- Work to be completed: Every record below should be repeated exactly, with the pictures left out.

- Data for processing:

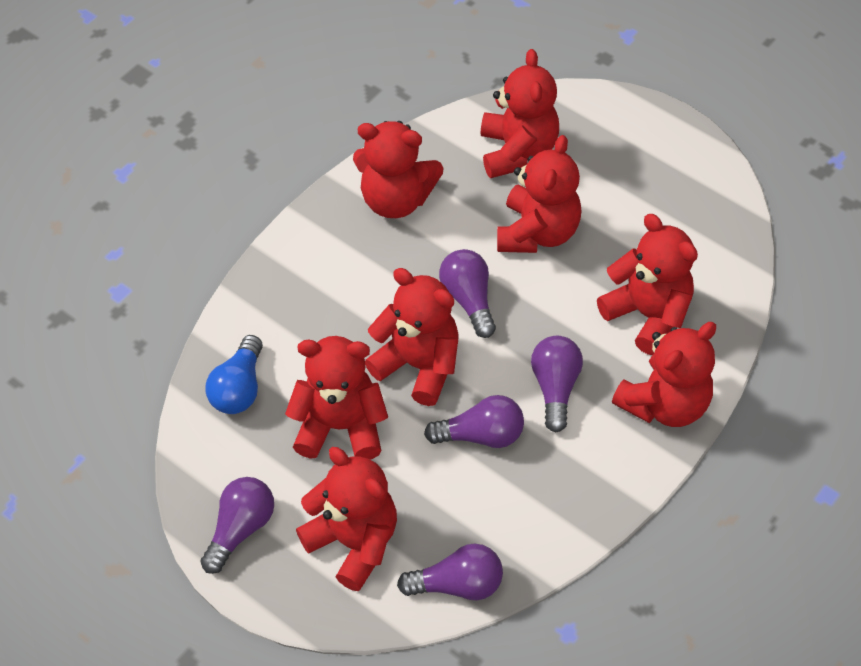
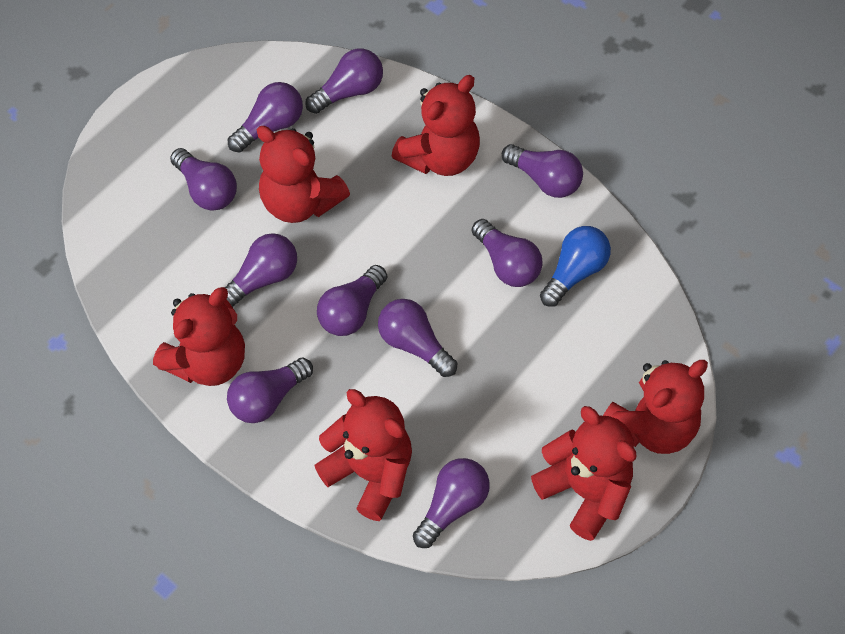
purple light bulb: 5 -> 10
red teddy bear: 8 -> 6

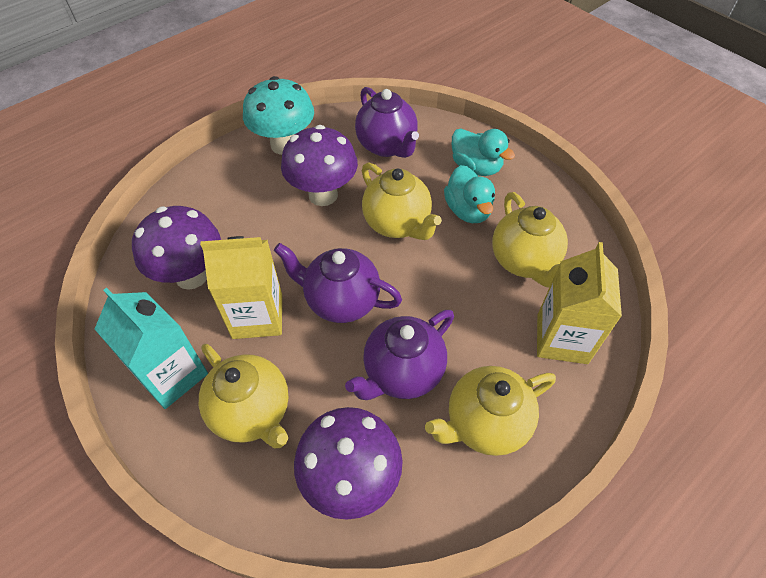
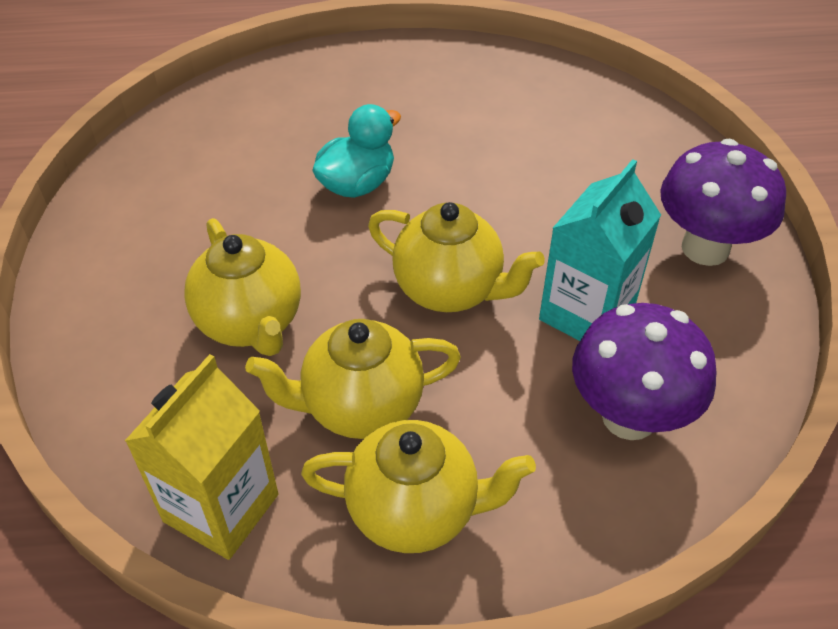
purple mushroom: 3 -> 2
purple teapot: 3 -> 0
turquoise duck: 2 -> 1
turquoise mushroom: 1 -> 0
yellow carton: 2 -> 1

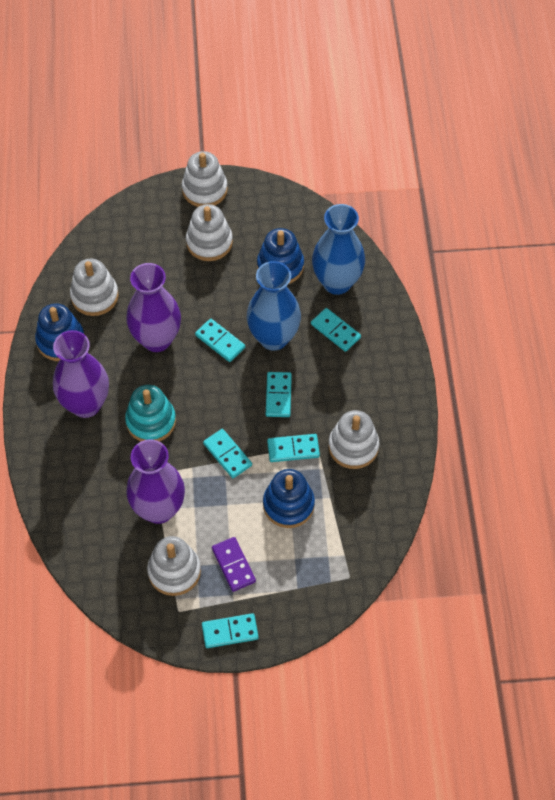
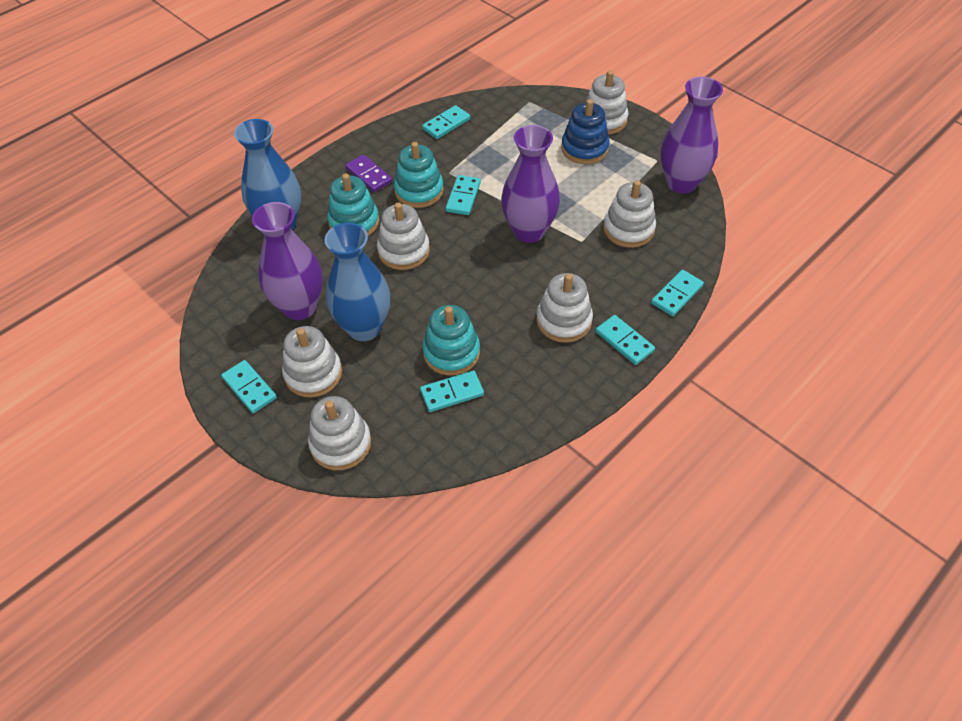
blue stacking toy: 3 -> 1
turquoise stacking toy: 1 -> 3
white stacking toy: 5 -> 6

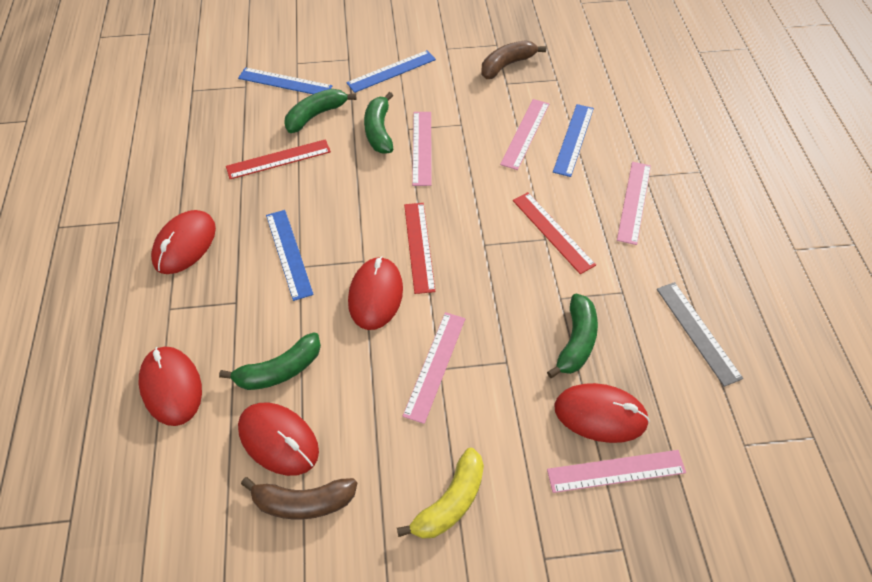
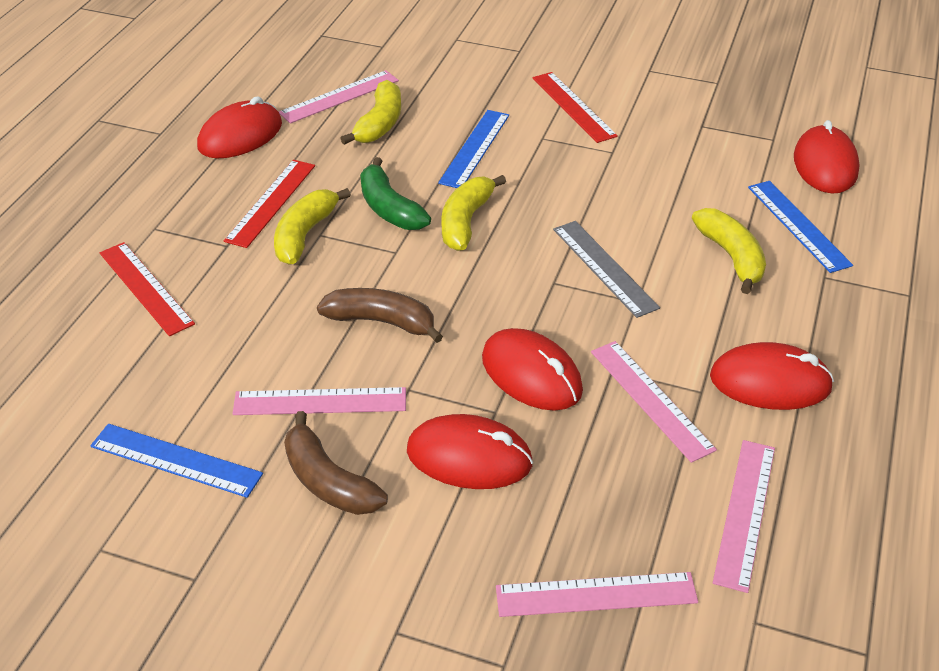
blue ruler: 4 -> 3
green banana: 4 -> 1
yellow banana: 1 -> 4

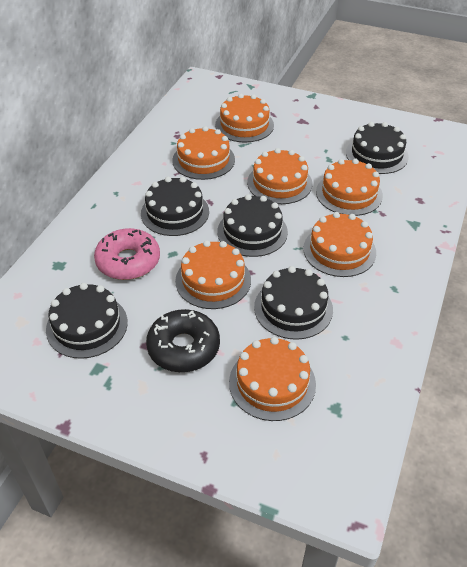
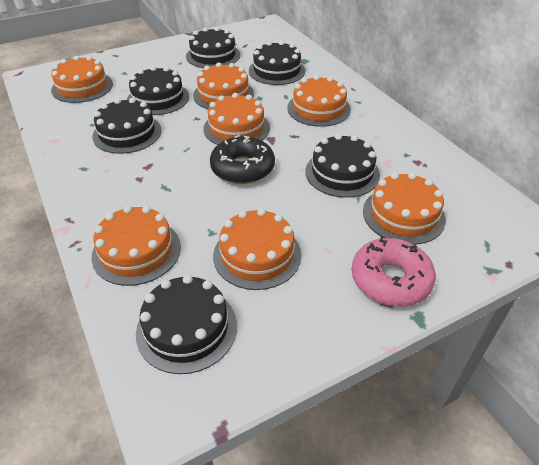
black cake: 5 -> 6

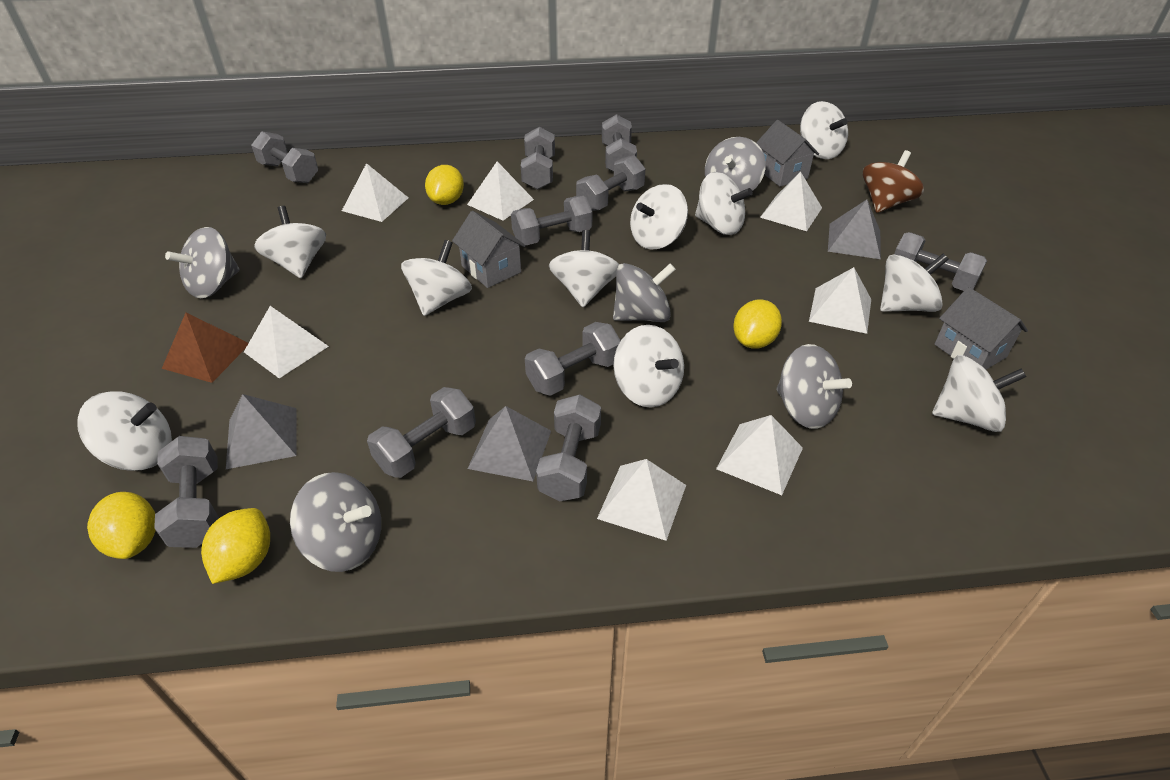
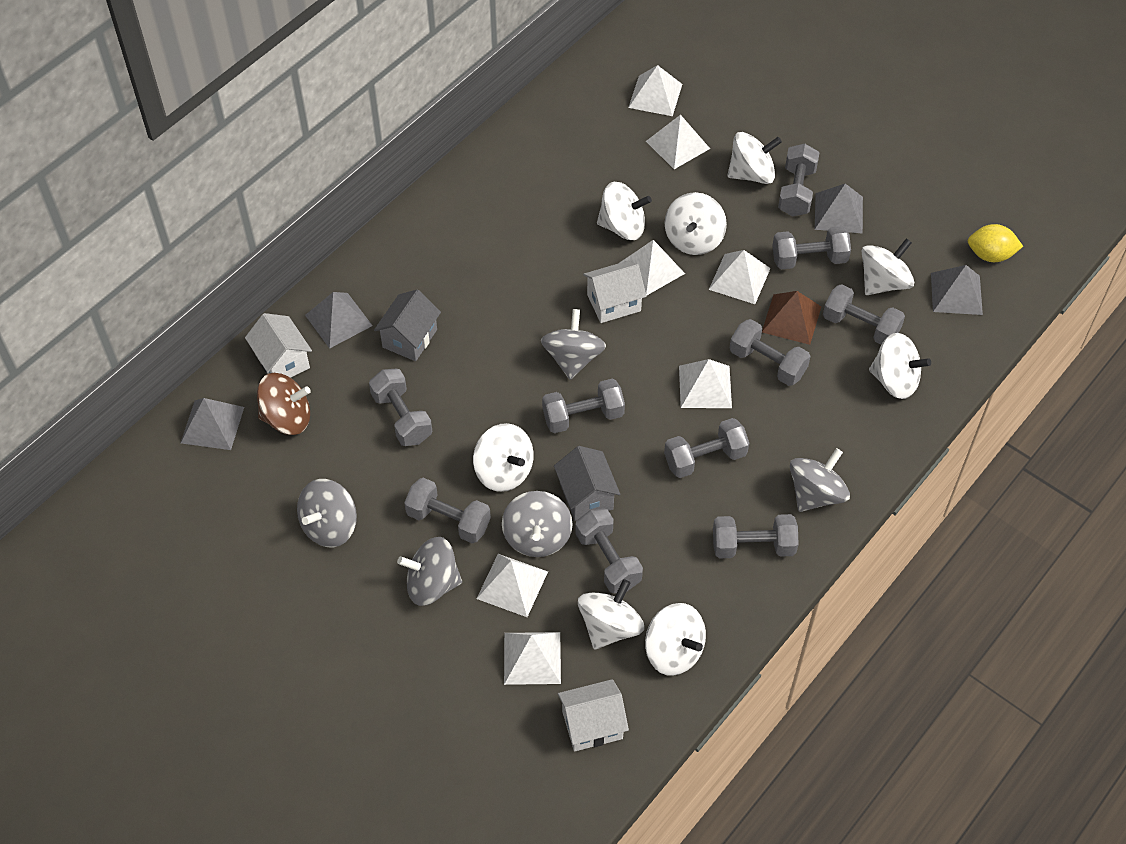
grey house: 3 -> 2
grey pyramid: 3 -> 4
white house: 0 -> 3
white spinning top: 10 -> 8
yellow lemon: 4 -> 1

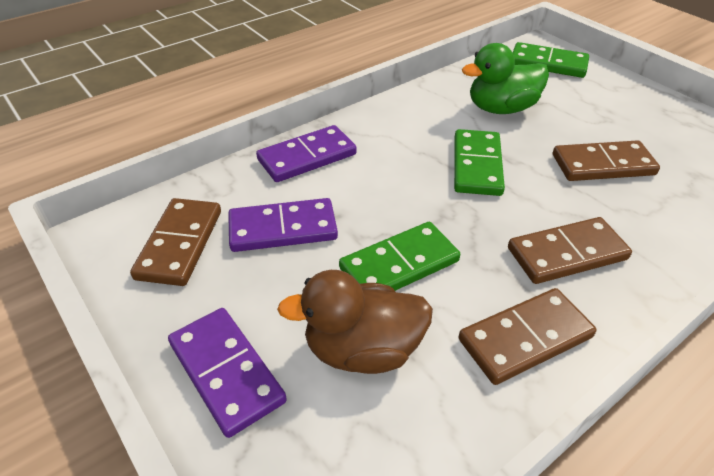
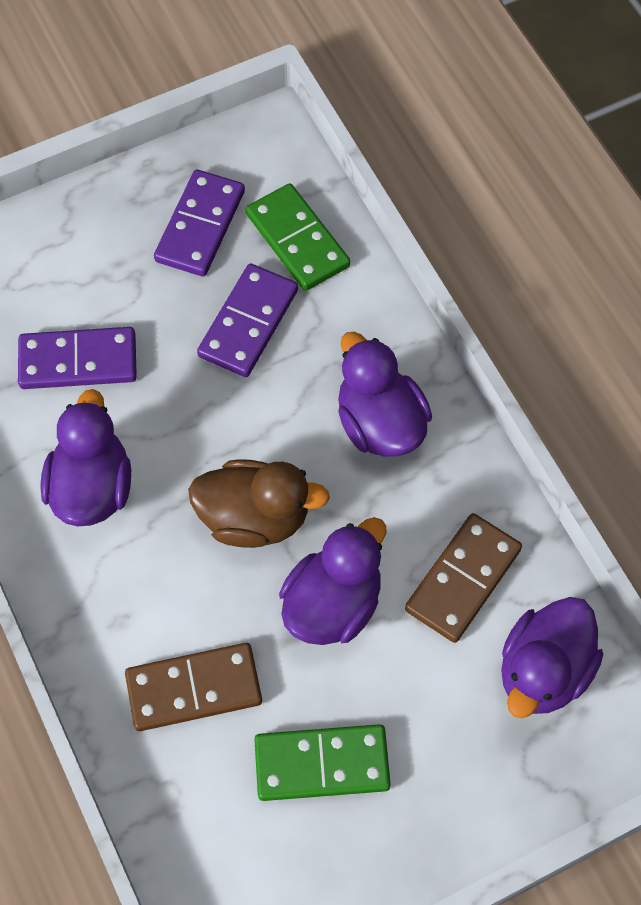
brown domino: 4 -> 2
green domino: 3 -> 2
green duck: 1 -> 0
purple duck: 0 -> 4

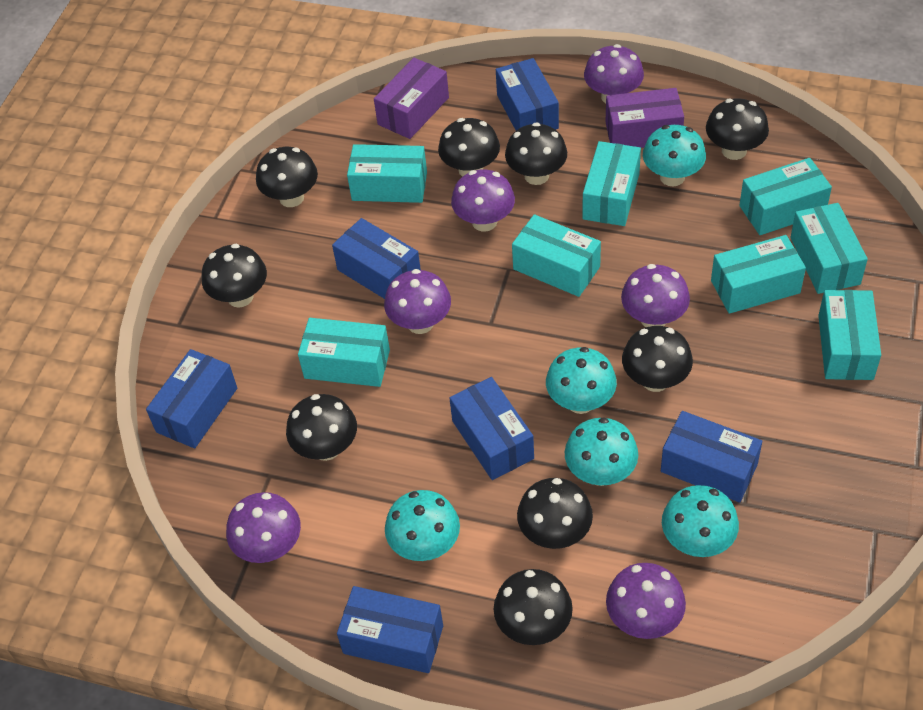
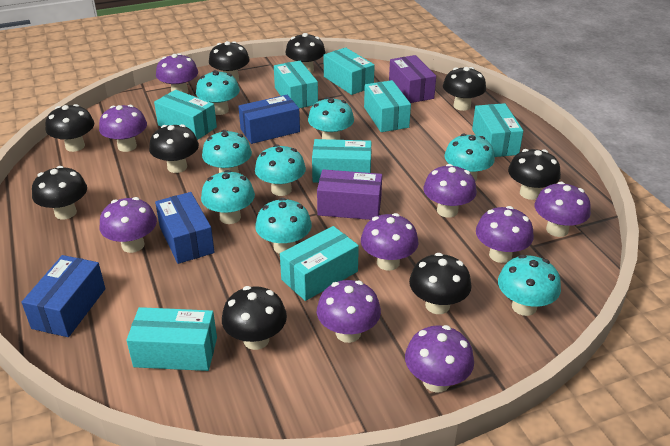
blue box: 6 -> 3
purple mushroom: 6 -> 9
turquoise mushroom: 5 -> 8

- Task output:
purple light bulb: 5 -> 10
red teddy bear: 8 -> 6

purple mushroom: 3 -> 2
purple teapot: 3 -> 0
turquoise duck: 2 -> 1
turquoise mushroom: 1 -> 0
yellow carton: 2 -> 1

blue stacking toy: 3 -> 1
turquoise stacking toy: 1 -> 3
white stacking toy: 5 -> 6

blue ruler: 4 -> 3
green banana: 4 -> 1
yellow banana: 1 -> 4

black cake: 5 -> 6

grey house: 3 -> 2
grey pyramid: 3 -> 4
white house: 0 -> 3
white spinning top: 10 -> 8
yellow lemon: 4 -> 1

brown domino: 4 -> 2
green domino: 3 -> 2
green duck: 1 -> 0
purple duck: 0 -> 4

blue box: 6 -> 3
purple mushroom: 6 -> 9
turquoise mushroom: 5 -> 8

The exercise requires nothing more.